_The data_
════════

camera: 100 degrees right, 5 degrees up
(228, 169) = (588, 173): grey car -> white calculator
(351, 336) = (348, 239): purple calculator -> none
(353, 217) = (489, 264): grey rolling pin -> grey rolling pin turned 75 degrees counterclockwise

════════

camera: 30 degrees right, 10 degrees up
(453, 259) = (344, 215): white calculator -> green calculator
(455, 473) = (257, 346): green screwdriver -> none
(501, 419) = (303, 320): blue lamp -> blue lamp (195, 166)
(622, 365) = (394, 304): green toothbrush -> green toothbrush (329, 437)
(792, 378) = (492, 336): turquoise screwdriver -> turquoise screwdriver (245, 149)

════════

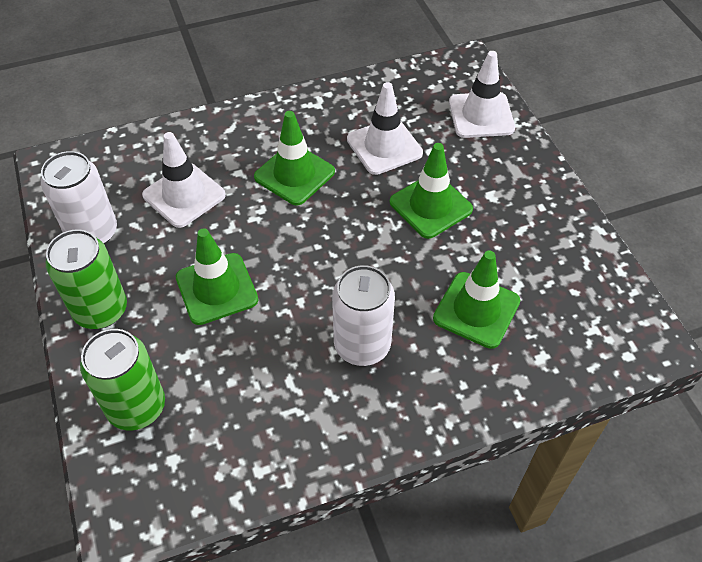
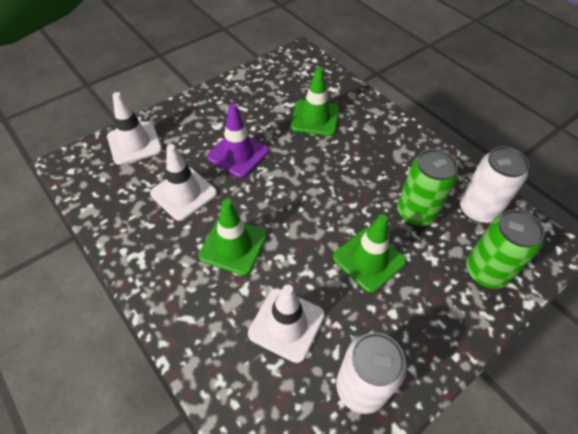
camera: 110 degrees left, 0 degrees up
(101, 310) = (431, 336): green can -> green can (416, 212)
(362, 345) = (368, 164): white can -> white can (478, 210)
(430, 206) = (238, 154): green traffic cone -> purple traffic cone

════════

_What is needed_
Give the number of lines above containing the word "calculator", with no other text.

_Exercise solution_
3